─── INPUT DATA

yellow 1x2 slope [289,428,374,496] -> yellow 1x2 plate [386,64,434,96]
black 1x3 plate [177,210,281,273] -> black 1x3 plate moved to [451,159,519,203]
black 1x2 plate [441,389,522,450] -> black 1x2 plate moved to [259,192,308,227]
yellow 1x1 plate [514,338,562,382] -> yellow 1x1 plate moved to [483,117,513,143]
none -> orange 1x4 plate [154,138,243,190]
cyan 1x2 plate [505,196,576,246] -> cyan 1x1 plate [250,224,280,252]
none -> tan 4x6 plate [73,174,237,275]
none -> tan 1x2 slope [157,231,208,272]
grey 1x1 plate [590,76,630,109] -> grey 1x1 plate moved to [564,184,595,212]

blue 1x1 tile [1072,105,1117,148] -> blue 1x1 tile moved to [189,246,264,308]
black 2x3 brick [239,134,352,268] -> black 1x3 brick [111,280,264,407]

──────
─── INPUT DATA

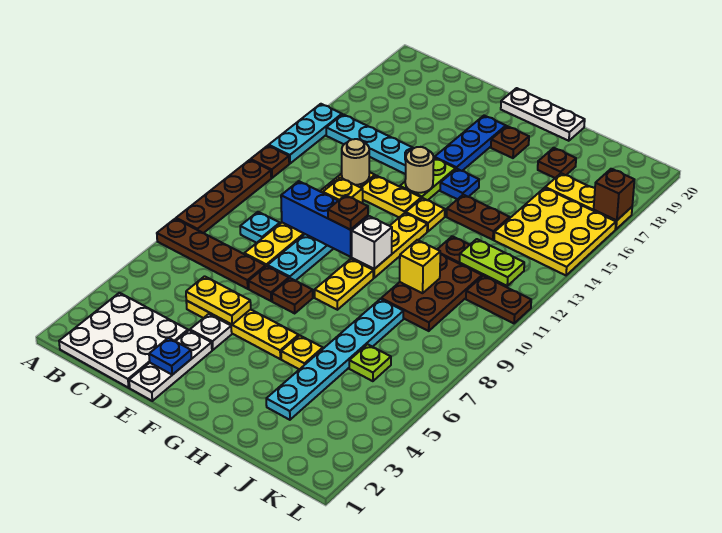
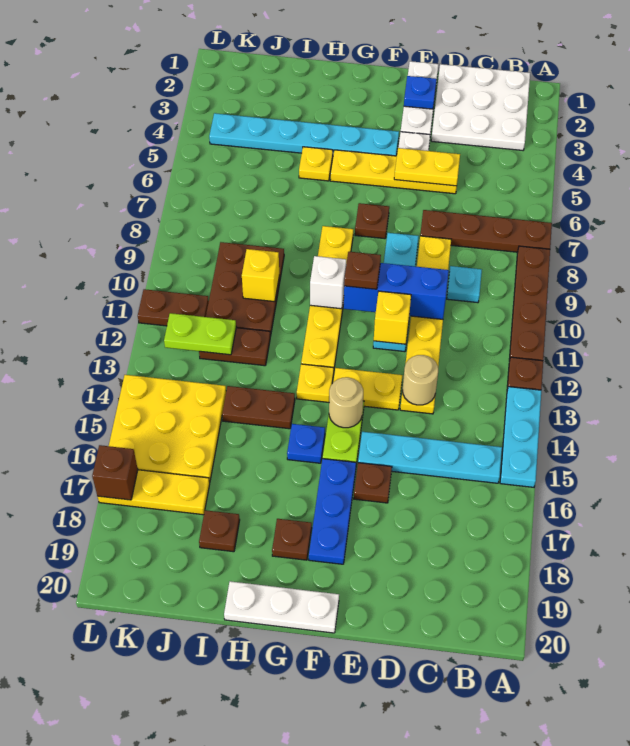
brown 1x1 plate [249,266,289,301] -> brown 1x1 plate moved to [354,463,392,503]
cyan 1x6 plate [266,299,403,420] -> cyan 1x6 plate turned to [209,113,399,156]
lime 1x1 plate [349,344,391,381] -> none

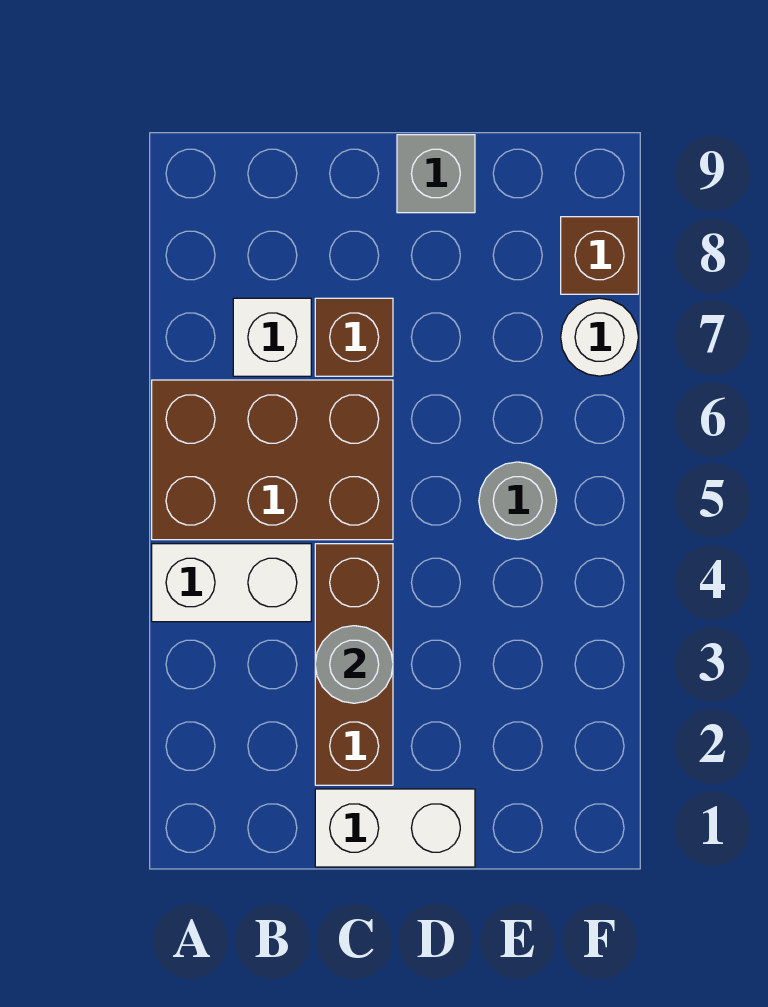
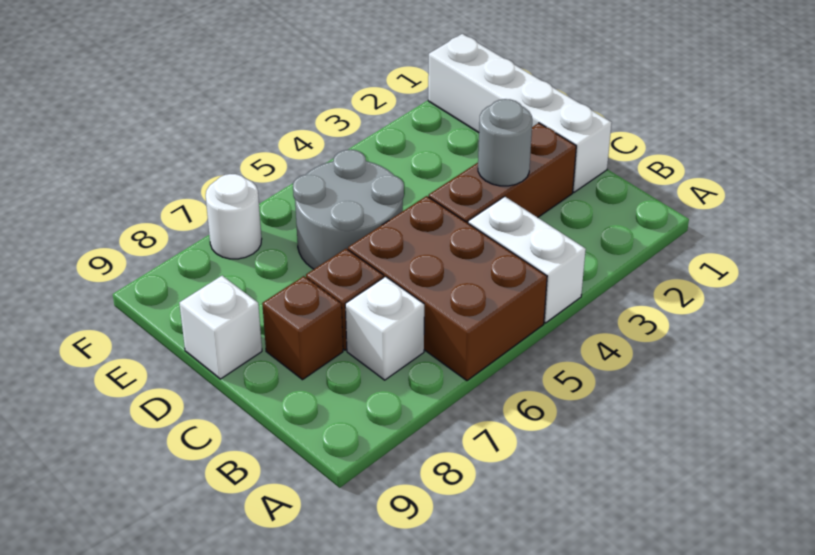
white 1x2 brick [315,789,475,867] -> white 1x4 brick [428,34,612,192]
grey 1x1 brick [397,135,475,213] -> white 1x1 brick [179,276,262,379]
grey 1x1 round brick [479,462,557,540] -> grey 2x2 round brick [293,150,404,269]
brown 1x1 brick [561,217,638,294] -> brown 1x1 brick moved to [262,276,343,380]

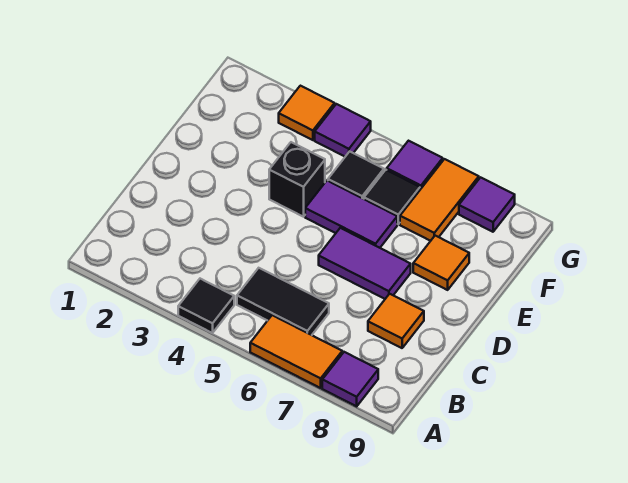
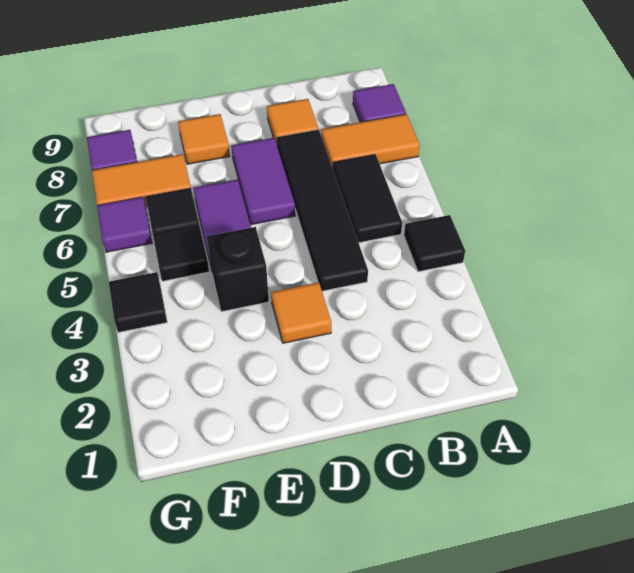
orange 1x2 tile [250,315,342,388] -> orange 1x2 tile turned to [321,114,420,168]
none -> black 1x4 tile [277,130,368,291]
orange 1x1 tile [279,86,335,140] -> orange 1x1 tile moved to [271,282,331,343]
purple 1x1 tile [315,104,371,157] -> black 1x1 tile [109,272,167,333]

──────
─── INPUT DATA

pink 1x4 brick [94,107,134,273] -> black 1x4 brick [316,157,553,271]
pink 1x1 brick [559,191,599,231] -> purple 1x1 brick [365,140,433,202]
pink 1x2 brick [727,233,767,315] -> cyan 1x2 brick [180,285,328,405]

──────

§ WHAT YOU WILL DO
From the records above, transcribe exactly the run of lines that opens with the line holding "yellow 1x2 slope" and closes with the line holding "none -> tan 4x6 plate [73,174,237,275]", both included.

§ ANSWER BELOW
yellow 1x2 slope [289,428,374,496] -> yellow 1x2 plate [386,64,434,96]
black 1x3 plate [177,210,281,273] -> black 1x3 plate moved to [451,159,519,203]
black 1x2 plate [441,389,522,450] -> black 1x2 plate moved to [259,192,308,227]
yellow 1x1 plate [514,338,562,382] -> yellow 1x1 plate moved to [483,117,513,143]
none -> orange 1x4 plate [154,138,243,190]
cyan 1x2 plate [505,196,576,246] -> cyan 1x1 plate [250,224,280,252]
none -> tan 4x6 plate [73,174,237,275]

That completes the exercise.